:: WHAT YOU HAVE TO DO ::
The reply to the records below should contain exactly the lines from the line with "D1: none -> LED red (A TX, K VA)" through the line with "U4 pin PB0: VA -> none", and nothing besides.

START DATA SECTION

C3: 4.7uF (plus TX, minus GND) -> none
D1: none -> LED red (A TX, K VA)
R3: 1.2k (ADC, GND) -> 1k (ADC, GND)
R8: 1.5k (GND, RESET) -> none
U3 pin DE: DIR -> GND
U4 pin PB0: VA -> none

END DATA SECTION
START DATA SECTION

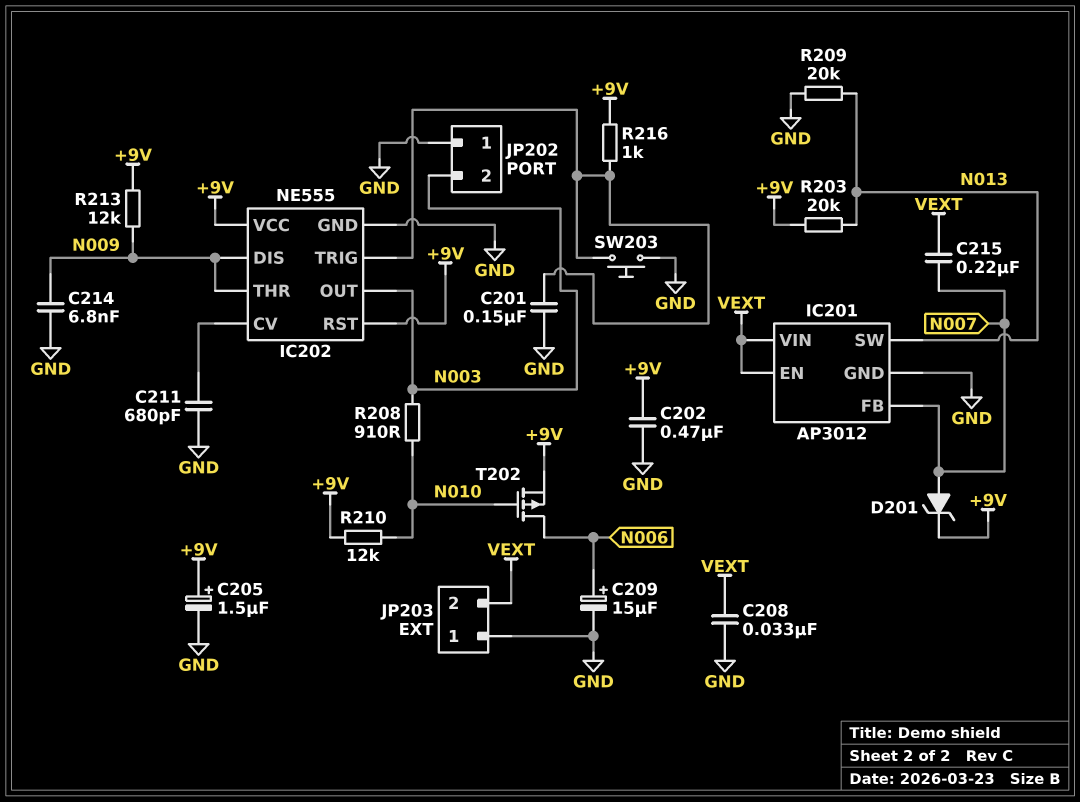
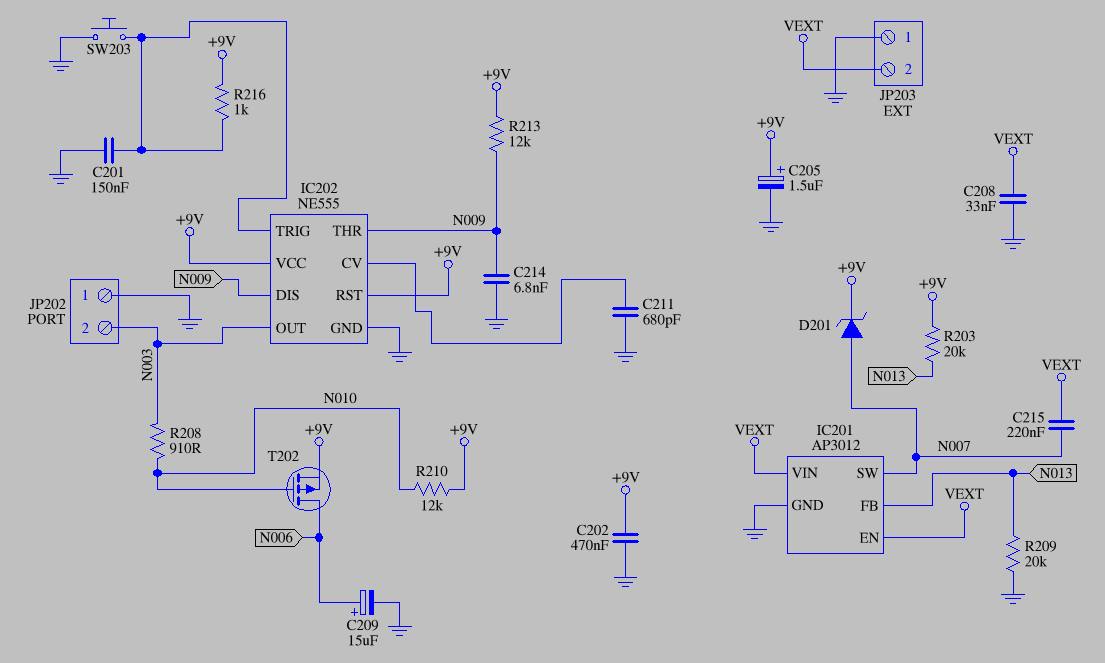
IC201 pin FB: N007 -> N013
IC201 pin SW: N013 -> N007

END DATA SECTION
START DATA SECTION

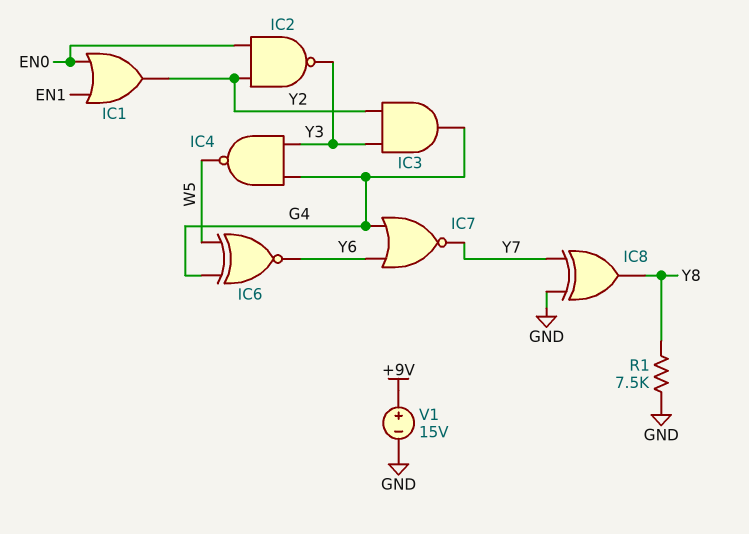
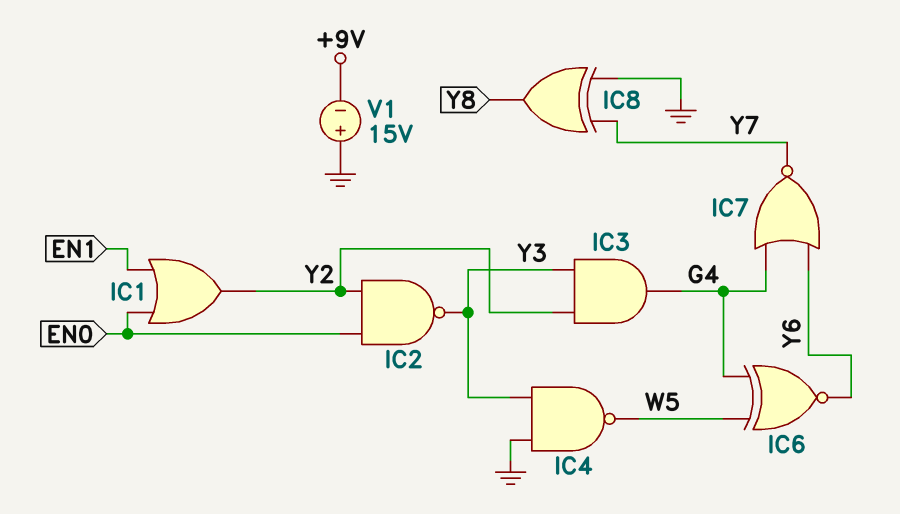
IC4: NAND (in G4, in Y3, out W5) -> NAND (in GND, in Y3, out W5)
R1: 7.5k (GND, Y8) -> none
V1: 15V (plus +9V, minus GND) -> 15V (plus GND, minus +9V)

END DATA SECTION

:: OUTPUT OF THE TASK ::
D1: none -> LED red (A TX, K VA)
R3: 1.2k (ADC, GND) -> 1k (ADC, GND)
R8: 1.5k (GND, RESET) -> none
U3 pin DE: DIR -> GND
U4 pin PB0: VA -> none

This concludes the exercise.